> **Task directions**
The required output is all lines below that contain the word "pawn".

> **Data for the task**
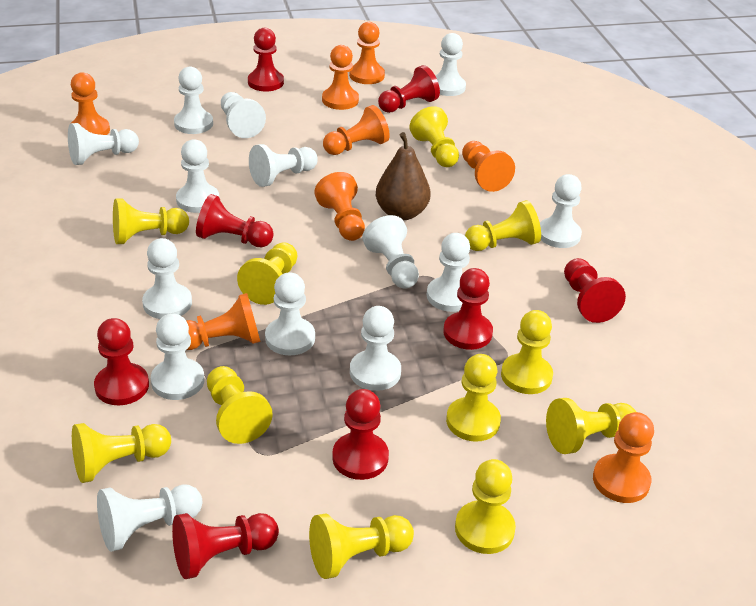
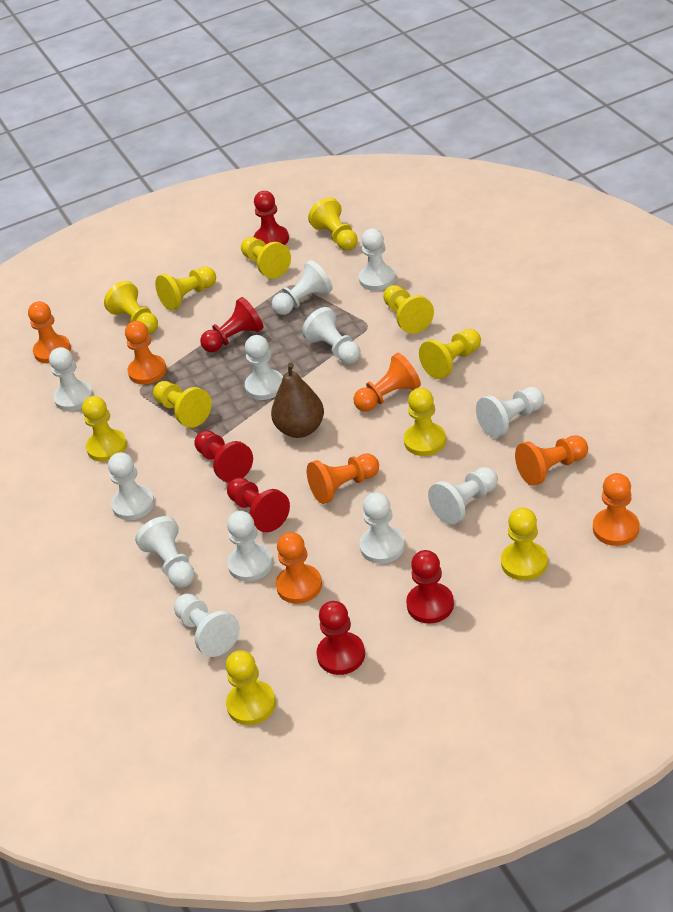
orange pawn: 8 -> 7
red pawn: 8 -> 6
white pawn: 14 -> 12

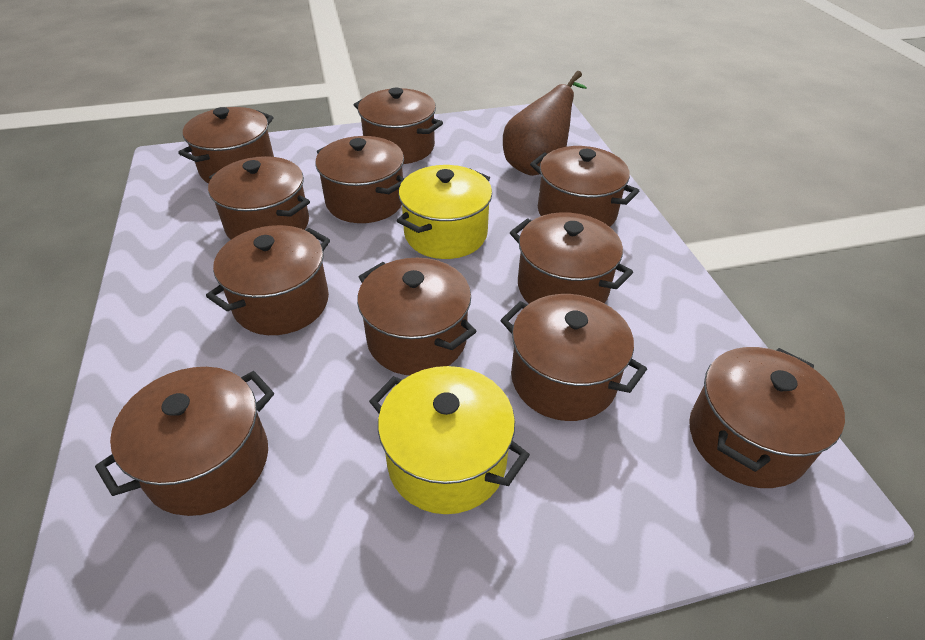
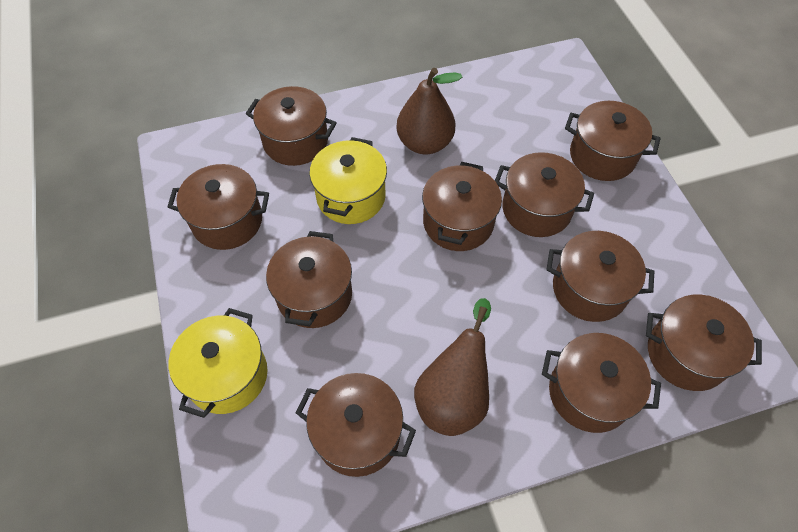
brown pear: 1 -> 2
brown pot: 11 -> 10

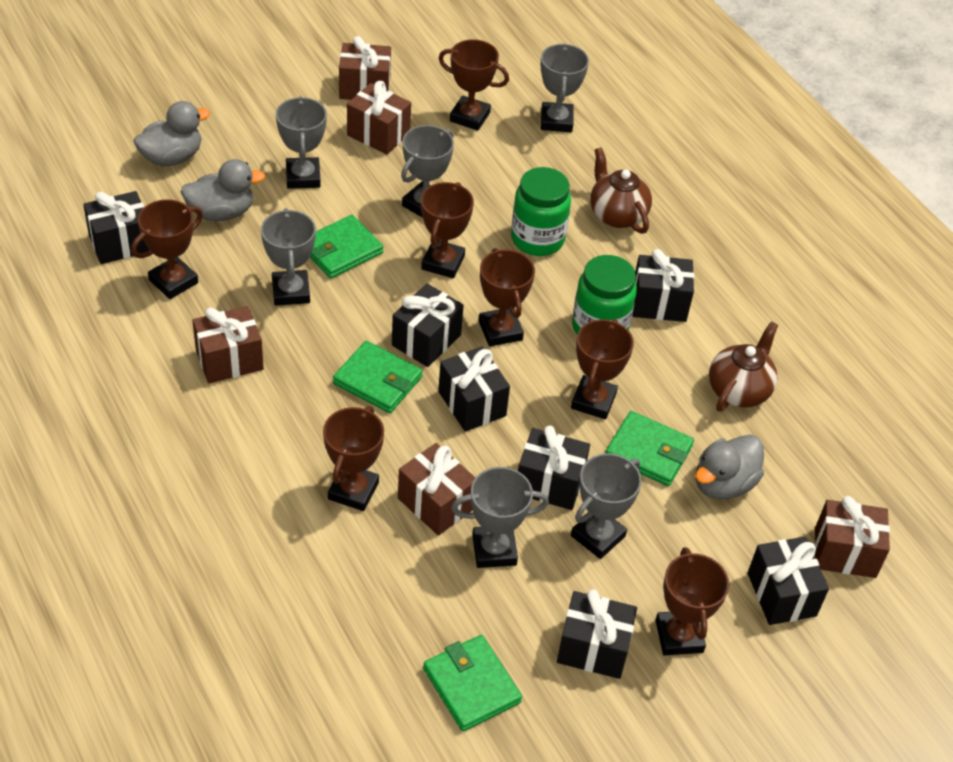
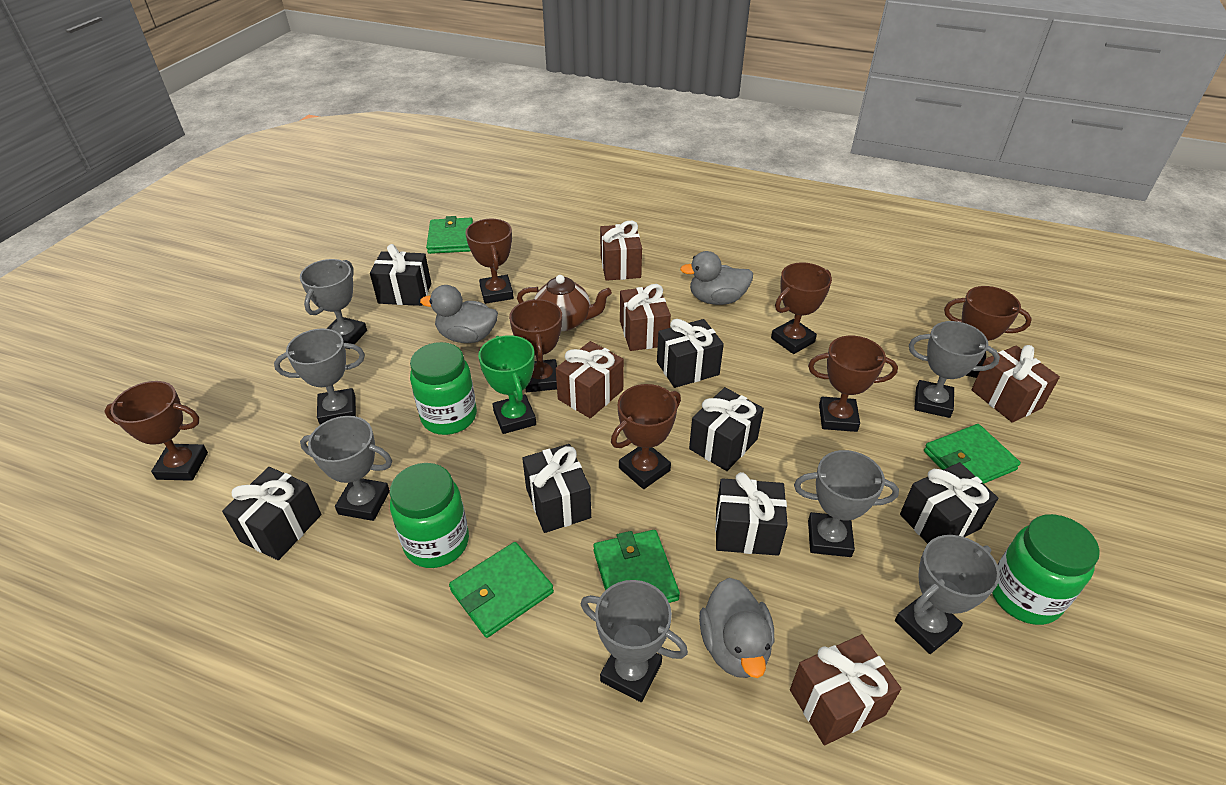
brown teapot: 2 -> 1
green jar: 2 -> 3
green trophy: 0 -> 1
grey trophy: 6 -> 7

> **Solution to the exercise**
orange pawn: 8 -> 7
red pawn: 8 -> 6
white pawn: 14 -> 12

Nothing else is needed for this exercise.